From the entries that follow, report every line in which "none" occurs.

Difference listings
+++
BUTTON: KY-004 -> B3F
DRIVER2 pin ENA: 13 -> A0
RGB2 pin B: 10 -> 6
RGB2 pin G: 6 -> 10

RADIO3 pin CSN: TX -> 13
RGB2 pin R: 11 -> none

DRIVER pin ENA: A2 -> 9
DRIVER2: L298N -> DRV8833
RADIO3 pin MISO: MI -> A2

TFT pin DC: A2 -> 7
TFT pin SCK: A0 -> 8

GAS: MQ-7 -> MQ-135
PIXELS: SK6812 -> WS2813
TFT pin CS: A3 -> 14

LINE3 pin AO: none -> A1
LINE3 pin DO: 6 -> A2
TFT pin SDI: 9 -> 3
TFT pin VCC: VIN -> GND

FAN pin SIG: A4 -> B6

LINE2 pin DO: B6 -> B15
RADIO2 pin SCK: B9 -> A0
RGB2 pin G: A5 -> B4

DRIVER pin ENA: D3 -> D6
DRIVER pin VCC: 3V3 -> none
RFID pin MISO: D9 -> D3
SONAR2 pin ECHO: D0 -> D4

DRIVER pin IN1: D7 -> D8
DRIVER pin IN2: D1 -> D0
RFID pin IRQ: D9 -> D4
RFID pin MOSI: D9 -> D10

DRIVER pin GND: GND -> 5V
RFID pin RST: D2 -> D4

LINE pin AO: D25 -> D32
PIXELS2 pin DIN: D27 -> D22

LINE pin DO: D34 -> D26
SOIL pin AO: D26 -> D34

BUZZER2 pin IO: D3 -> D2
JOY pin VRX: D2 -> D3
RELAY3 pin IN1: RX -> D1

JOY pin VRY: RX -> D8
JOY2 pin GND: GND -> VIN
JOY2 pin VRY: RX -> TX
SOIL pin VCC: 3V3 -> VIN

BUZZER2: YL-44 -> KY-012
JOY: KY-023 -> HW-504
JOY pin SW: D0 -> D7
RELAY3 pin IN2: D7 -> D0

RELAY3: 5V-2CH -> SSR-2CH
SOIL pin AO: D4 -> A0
+++
• WRITTEN RESPONSE:
RGB2 pin R: 11 -> none
LINE3 pin AO: none -> A1
DRIVER pin VCC: 3V3 -> none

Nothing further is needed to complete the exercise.